YOUR INSTRUCTIONS:
When you reach the line containing "C13: 6.8nF (GND, VP) -> 6.8nF (GND, ZOB2)", begin copying, and keep copying each line exactly until the listing ends.

THE INPUT:
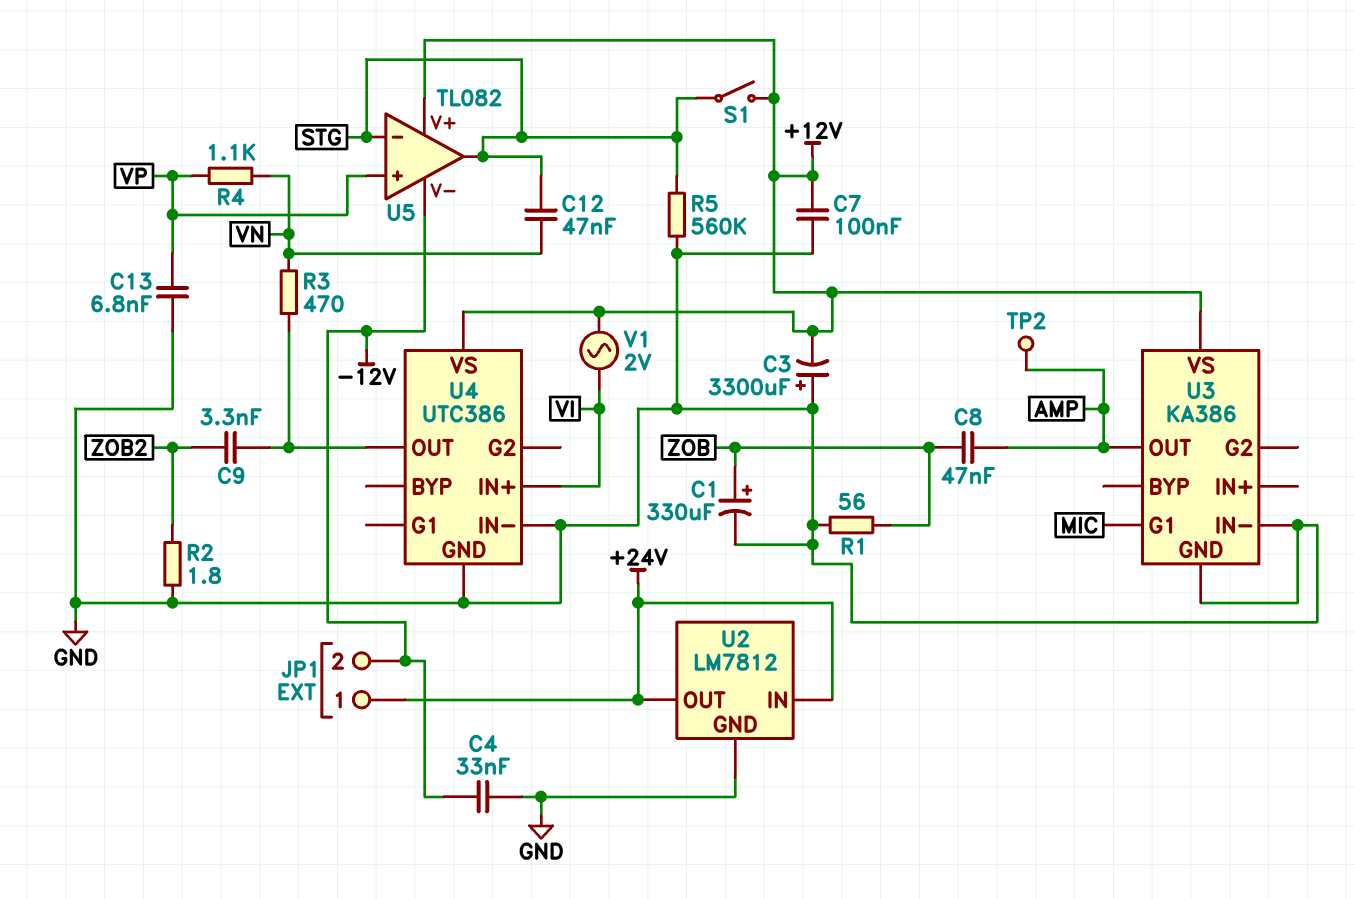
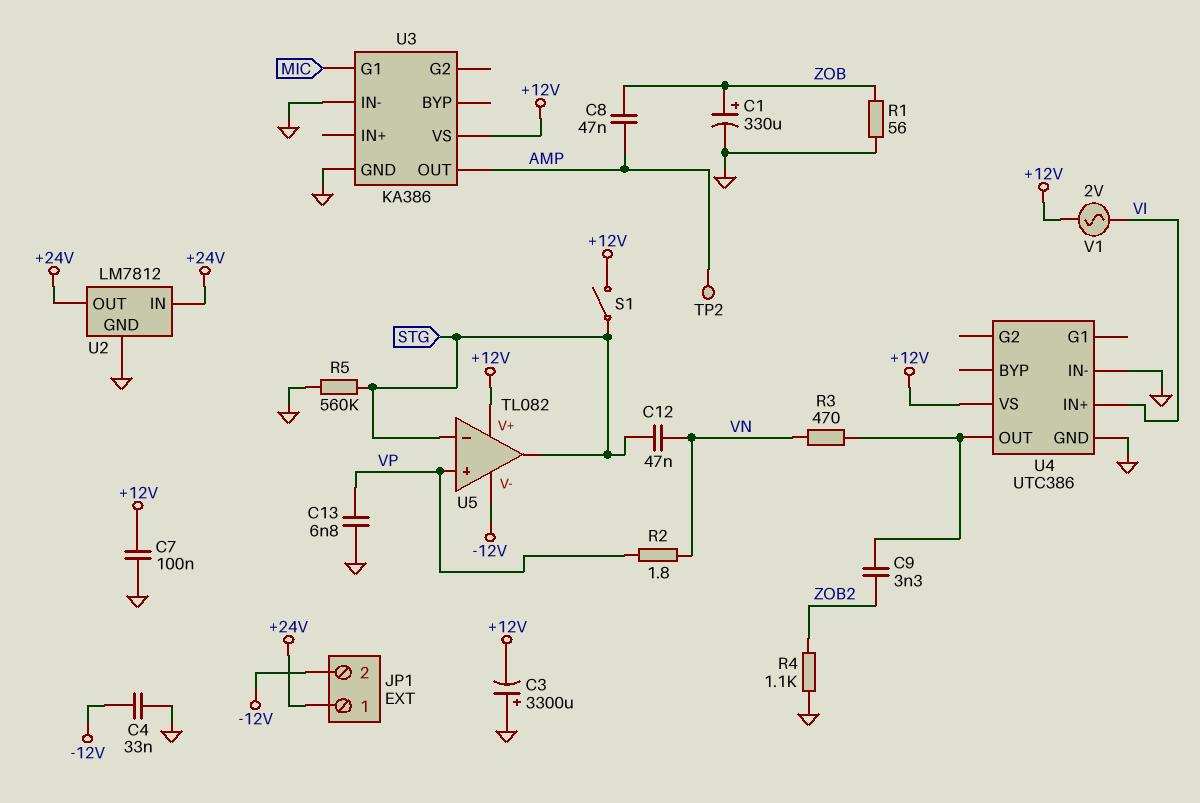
R2: 1.8 (GND, ZOB2) -> 1.8 (VN, VP)
R4: 1.1k (VN, VP) -> 1.1k (GND, ZOB2)

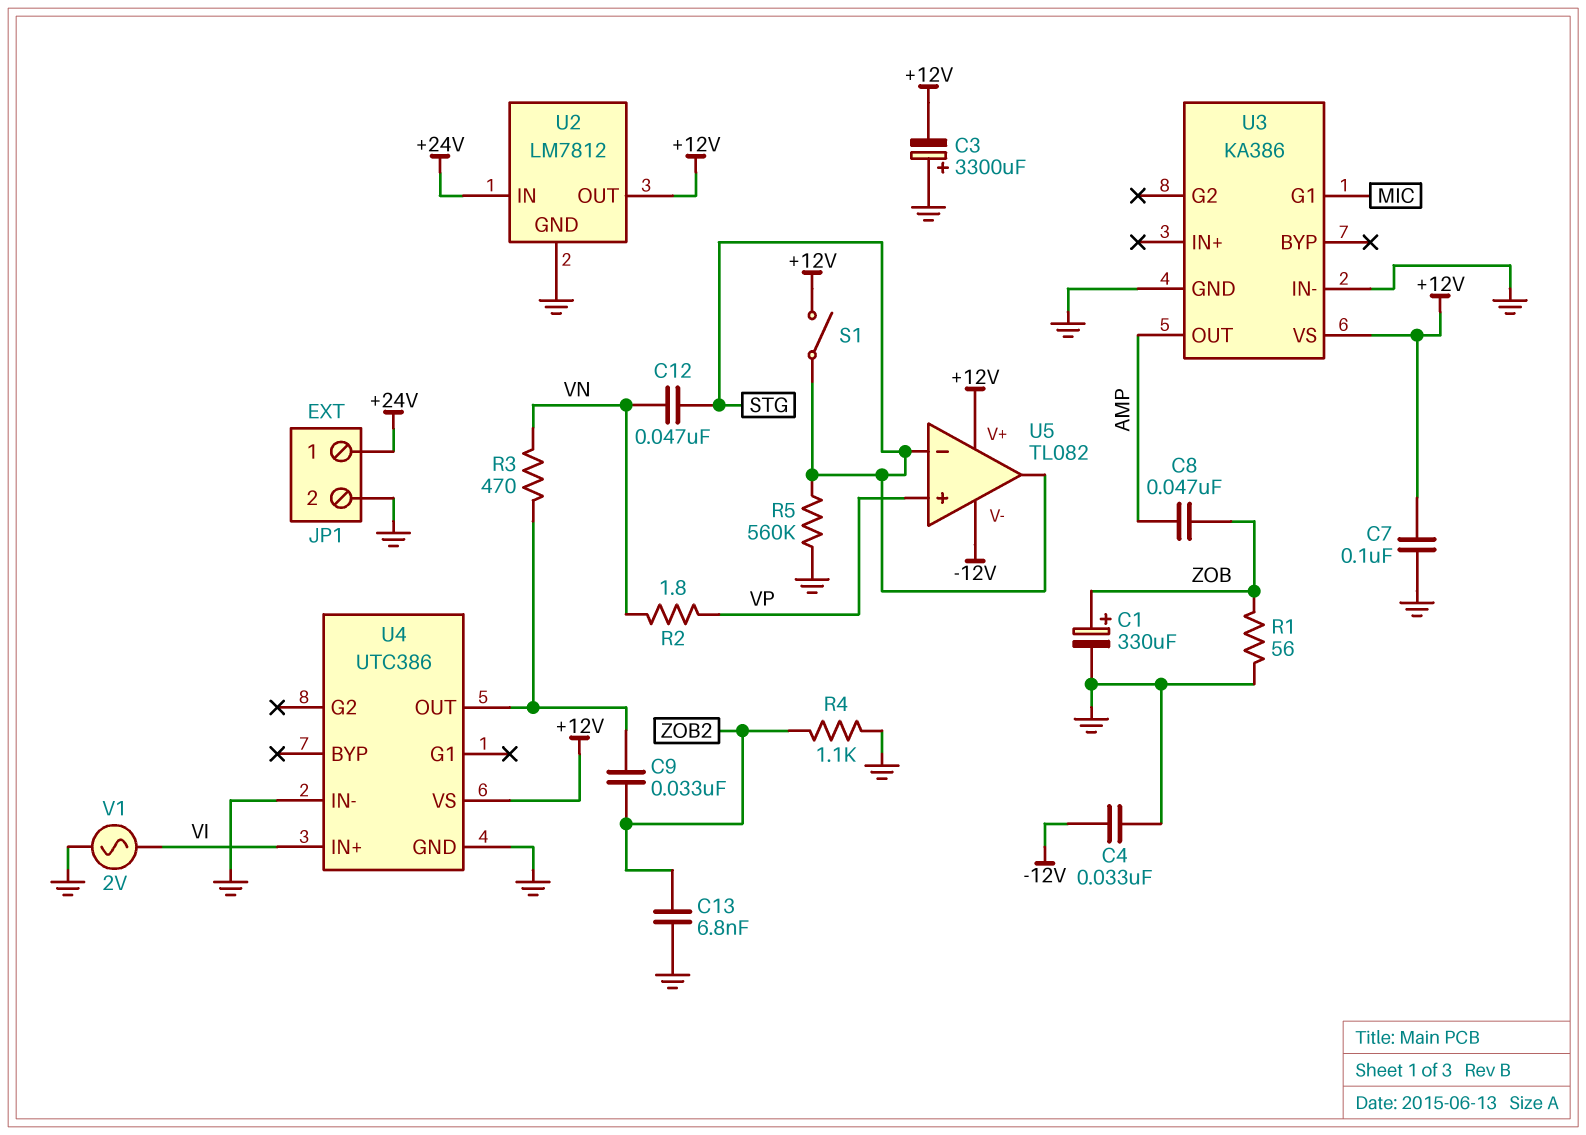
C9: 3.3nF (U4/OUT, ZOB2) -> 33nF (U4/OUT, ZOB2)
C13: 6.8nF (GND, VP) -> 6.8nF (GND, ZOB2)
JP1 pin 2: -12V -> GND
TP2: test point (AMP) -> none
U2 pin OUT: +24V -> +12V
V1: AC 2V (+12V, VI) -> AC 2V (GND, VI)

TASK OUTPUT:
C13: 6.8nF (GND, VP) -> 6.8nF (GND, ZOB2)
JP1 pin 2: -12V -> GND
TP2: test point (AMP) -> none
U2 pin OUT: +24V -> +12V
V1: AC 2V (+12V, VI) -> AC 2V (GND, VI)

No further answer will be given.